Tell how many lines in these records contain the string "cobalt", with only the number as the reply.

[Raw data Boundary: Start]

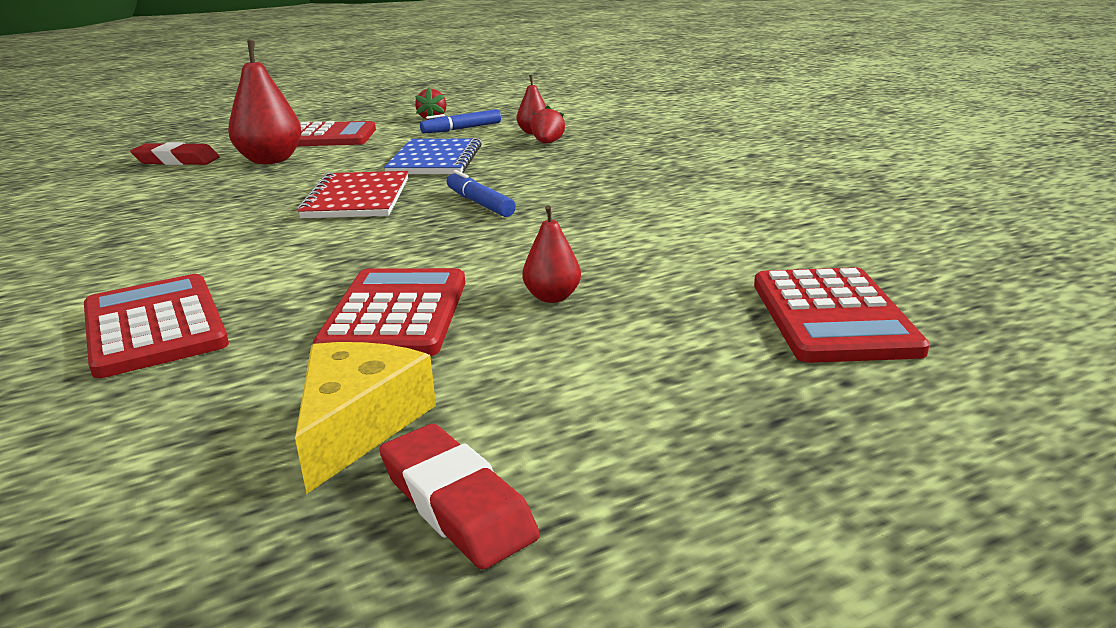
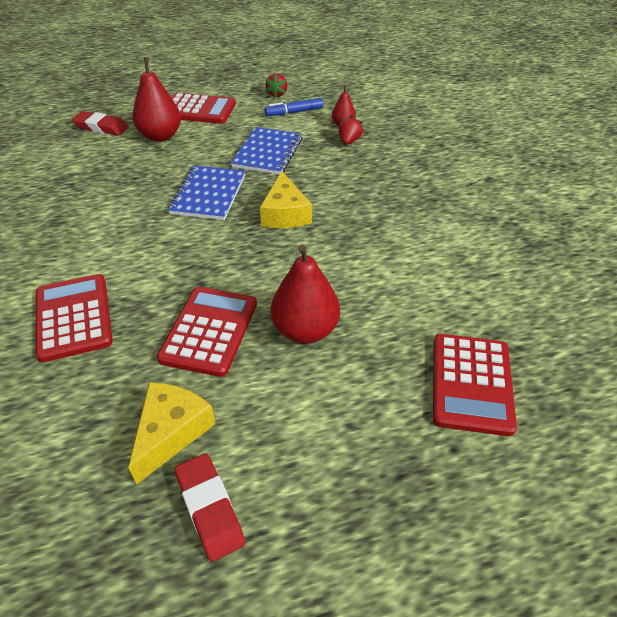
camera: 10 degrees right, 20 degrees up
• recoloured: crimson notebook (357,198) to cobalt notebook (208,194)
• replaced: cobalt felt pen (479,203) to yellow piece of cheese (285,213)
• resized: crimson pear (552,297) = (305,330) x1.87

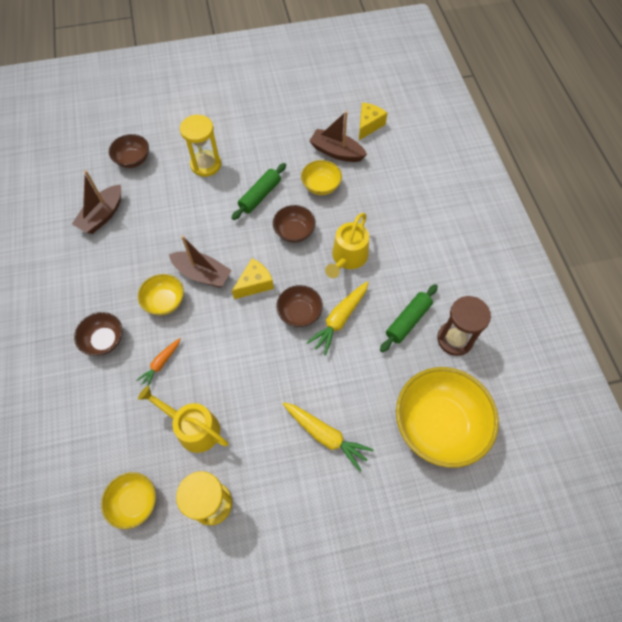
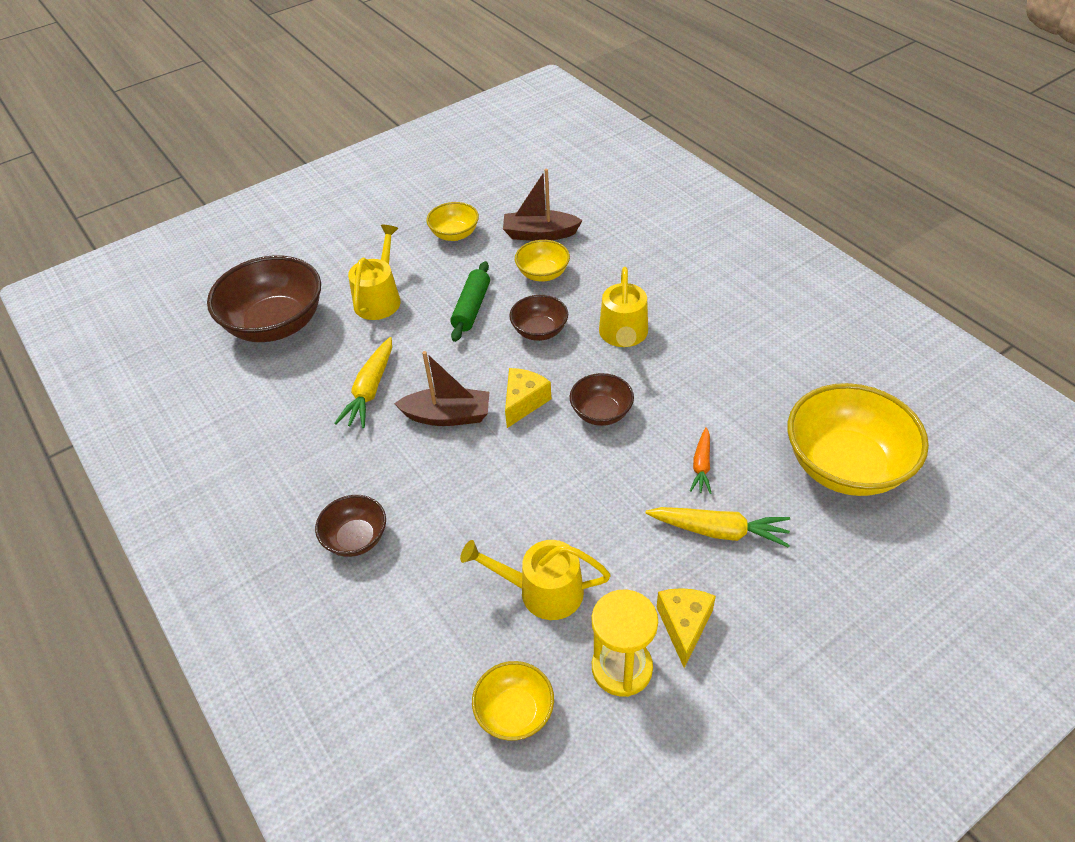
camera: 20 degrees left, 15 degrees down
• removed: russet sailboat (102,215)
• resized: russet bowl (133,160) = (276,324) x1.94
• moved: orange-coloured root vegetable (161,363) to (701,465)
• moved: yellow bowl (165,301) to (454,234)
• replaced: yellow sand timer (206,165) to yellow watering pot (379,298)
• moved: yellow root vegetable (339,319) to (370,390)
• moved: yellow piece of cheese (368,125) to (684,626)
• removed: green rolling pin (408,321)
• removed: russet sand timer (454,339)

[Raw data Boundary: End]
[Raw data Boundary: Start]

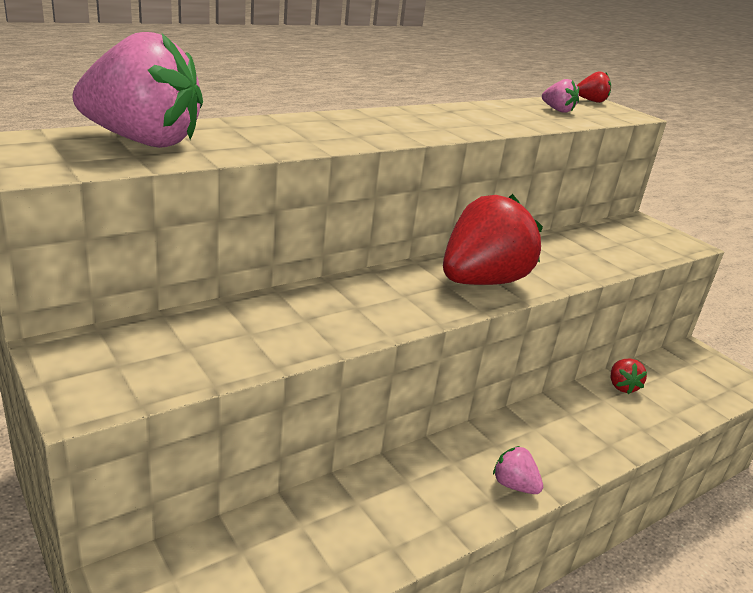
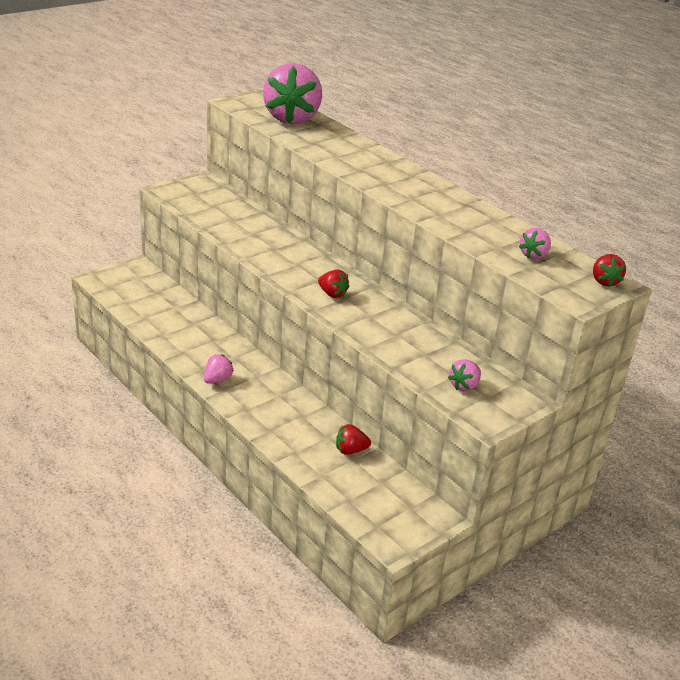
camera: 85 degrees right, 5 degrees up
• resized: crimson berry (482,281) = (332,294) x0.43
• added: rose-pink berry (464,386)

[Raw data Boundary: End]

# Response to this exercise
2